Please restate every line below exactly, without any pictures.

Stored items from a collection
# # # # # # #
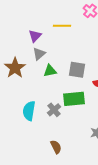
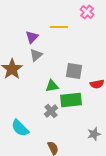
green triangle: (50, 71) -> (52, 86), moved
cyan semicircle: (29, 111) -> (20, 128), moved, turned -54

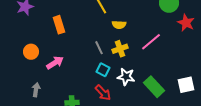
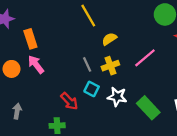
orange rectangle: (59, 25) -> (30, 39), moved
yellow semicircle: (119, 25) -> (109, 39), turned 144
pink arrow: (55, 63) -> (36, 64), moved, turned -96
red arrow: (103, 93) -> (69, 101), moved

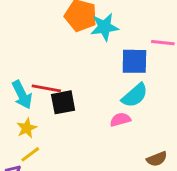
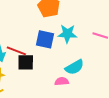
cyan star: (104, 27) -> (67, 34), moved
blue square: (134, 61) -> (45, 39), moved

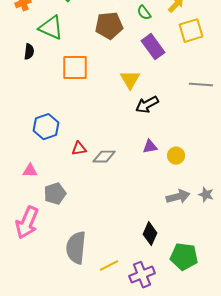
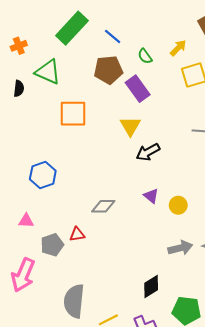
purple rectangle: (153, 47) -> (138, 89), moved
black semicircle: (29, 52) -> (19, 89), moved
purple triangle: (150, 147) -> (151, 196), turned 49
red triangle: (79, 149) -> (77, 234), moved
black diamond: (150, 234) -> (151, 286), turned 35

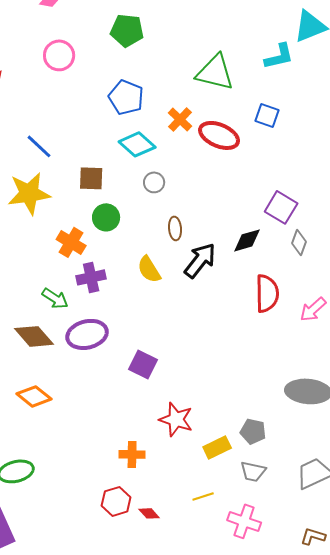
# # # # # # #
OUTPUT >>
green triangle: (50, 71) -> (52, 86), moved
cyan semicircle: (29, 111) -> (20, 128), moved, turned -54

orange rectangle: (59, 25) -> (30, 39), moved
yellow semicircle: (119, 25) -> (109, 39), turned 144
pink arrow: (55, 63) -> (36, 64), moved, turned -96
red arrow: (103, 93) -> (69, 101), moved

cyan star: (104, 27) -> (67, 34), moved
blue square: (134, 61) -> (45, 39), moved

purple rectangle: (153, 47) -> (138, 89), moved
black semicircle: (29, 52) -> (19, 89), moved
purple triangle: (150, 147) -> (151, 196), turned 49
red triangle: (79, 149) -> (77, 234), moved
black diamond: (150, 234) -> (151, 286), turned 35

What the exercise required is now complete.